## What the task requires
Set down each line from the one containing "Return results in" to the one containing "Segment stroma and", inclusive, exactly as written and with nothing further.

## Input for this task
========================
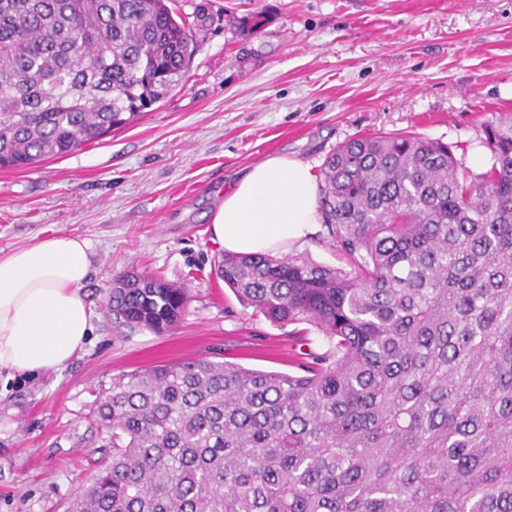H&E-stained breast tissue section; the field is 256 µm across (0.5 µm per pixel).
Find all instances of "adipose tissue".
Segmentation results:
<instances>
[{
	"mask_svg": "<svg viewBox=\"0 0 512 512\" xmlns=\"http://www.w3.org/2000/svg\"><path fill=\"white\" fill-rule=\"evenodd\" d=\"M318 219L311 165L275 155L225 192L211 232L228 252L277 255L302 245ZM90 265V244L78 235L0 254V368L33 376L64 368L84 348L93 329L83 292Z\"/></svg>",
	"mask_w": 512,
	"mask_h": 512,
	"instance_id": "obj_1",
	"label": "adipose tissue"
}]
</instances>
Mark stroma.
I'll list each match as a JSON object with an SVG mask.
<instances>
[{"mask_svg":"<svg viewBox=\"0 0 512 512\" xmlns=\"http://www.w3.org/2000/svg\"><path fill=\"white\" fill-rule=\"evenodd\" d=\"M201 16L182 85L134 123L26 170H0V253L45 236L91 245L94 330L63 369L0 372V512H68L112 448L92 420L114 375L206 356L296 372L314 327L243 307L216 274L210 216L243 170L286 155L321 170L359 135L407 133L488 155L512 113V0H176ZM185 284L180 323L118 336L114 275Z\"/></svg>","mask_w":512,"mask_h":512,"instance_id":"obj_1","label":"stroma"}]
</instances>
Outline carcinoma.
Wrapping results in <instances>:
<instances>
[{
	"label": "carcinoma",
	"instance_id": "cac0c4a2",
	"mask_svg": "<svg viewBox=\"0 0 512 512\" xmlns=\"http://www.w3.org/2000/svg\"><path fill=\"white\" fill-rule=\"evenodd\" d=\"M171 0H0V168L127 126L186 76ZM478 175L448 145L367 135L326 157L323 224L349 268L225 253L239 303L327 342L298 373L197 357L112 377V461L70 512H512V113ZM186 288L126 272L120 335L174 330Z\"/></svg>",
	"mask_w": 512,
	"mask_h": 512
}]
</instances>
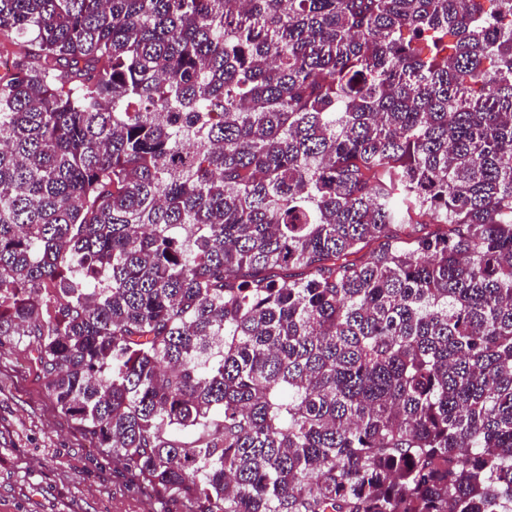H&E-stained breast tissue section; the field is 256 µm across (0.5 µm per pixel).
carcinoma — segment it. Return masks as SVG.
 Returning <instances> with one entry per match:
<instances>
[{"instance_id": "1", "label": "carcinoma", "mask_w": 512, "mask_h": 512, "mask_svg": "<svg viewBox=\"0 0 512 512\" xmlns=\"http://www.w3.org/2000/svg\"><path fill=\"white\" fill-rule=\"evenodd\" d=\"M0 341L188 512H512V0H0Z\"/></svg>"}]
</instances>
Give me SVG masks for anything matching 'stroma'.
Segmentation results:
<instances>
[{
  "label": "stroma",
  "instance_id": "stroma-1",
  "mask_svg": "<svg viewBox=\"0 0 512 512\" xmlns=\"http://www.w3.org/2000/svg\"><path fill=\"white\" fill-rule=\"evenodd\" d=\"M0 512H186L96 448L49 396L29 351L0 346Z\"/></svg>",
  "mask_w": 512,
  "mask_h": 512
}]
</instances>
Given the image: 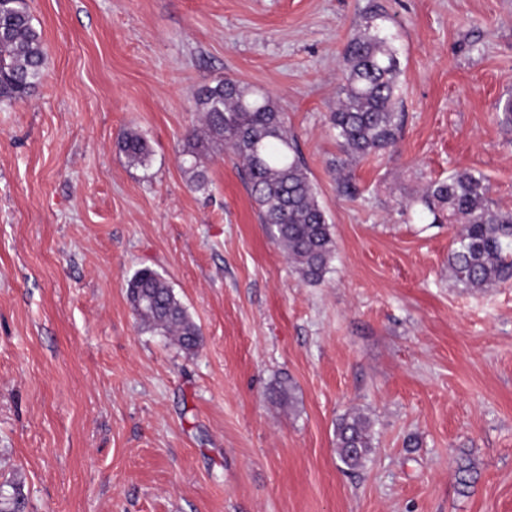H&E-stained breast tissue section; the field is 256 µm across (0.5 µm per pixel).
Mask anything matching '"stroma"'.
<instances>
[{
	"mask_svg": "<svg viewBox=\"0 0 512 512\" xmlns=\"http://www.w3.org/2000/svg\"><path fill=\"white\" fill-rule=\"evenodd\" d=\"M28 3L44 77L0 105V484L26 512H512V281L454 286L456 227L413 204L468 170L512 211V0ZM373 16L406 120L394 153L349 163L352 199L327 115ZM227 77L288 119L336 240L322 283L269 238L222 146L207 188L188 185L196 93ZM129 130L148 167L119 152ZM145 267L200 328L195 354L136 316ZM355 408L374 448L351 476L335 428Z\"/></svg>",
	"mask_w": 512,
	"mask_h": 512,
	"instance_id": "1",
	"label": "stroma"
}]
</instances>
========================
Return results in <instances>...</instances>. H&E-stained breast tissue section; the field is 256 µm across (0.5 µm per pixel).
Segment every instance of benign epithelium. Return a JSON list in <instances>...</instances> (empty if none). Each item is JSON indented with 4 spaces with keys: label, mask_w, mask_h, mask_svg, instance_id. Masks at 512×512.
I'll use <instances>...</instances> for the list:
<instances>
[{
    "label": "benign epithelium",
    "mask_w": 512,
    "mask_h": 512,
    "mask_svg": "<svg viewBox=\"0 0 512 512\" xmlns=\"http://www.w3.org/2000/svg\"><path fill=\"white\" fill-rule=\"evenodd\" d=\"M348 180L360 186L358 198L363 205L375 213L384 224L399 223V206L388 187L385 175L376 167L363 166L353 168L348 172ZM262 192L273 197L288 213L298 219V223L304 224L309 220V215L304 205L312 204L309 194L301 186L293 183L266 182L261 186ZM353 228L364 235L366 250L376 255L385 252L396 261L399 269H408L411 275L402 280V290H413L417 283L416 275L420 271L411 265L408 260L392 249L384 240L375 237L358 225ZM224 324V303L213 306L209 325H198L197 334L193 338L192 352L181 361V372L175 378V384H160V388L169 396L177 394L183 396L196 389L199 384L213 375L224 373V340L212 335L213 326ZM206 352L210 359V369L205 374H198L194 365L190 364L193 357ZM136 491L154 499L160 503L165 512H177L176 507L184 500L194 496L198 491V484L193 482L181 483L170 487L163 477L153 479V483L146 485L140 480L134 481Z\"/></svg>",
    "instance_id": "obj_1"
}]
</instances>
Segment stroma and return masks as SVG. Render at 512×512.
========================
## Solution
Return results in <instances>...</instances>. H&E-stained breast tissue section; the field is 256 µm across (0.5 µm per pixel).
Segment every instance of benign epithelium. Return a JSON list in <instances>...</instances> (empty if none). Each item is JSON indented with 4 spaces with keys: label, mask_w, mask_h, mask_svg, instance_id. Masks at 512×512.
I'll use <instances>...</instances> for the list:
<instances>
[{
    "label": "benign epithelium",
    "mask_w": 512,
    "mask_h": 512,
    "mask_svg": "<svg viewBox=\"0 0 512 512\" xmlns=\"http://www.w3.org/2000/svg\"><path fill=\"white\" fill-rule=\"evenodd\" d=\"M348 180L360 186L358 198L363 205L375 213L384 224L399 223V206L388 187L385 175L376 167L363 166L353 168L348 172ZM262 192L273 197L288 213L298 219V223L304 224L309 220V215L304 205L312 204L309 194L301 186L293 183L266 182L261 186ZM353 228L364 235L366 250L376 255L385 252L396 261L399 269H408L411 275L402 280V290H413L417 283L416 275L420 271L411 265L408 260L392 249L384 240L375 237L358 225ZM224 324V303L213 306L209 325H198L197 334L193 338L192 352L181 361V372L175 378V384H160V388L169 396L177 394L183 396L196 389L199 384L213 375L224 373V340L212 335L213 326ZM206 352L210 359V369L205 374H198L194 365L190 364L193 357ZM136 491L154 499L160 503L165 512H177L176 507L184 500L194 496L198 491V484L193 482L181 483L170 487L163 477L153 479V483L146 485L140 480L134 481Z\"/></svg>",
    "instance_id": "obj_1"
}]
</instances>
Segment stroma and return masks as SVG. Render at 512×512.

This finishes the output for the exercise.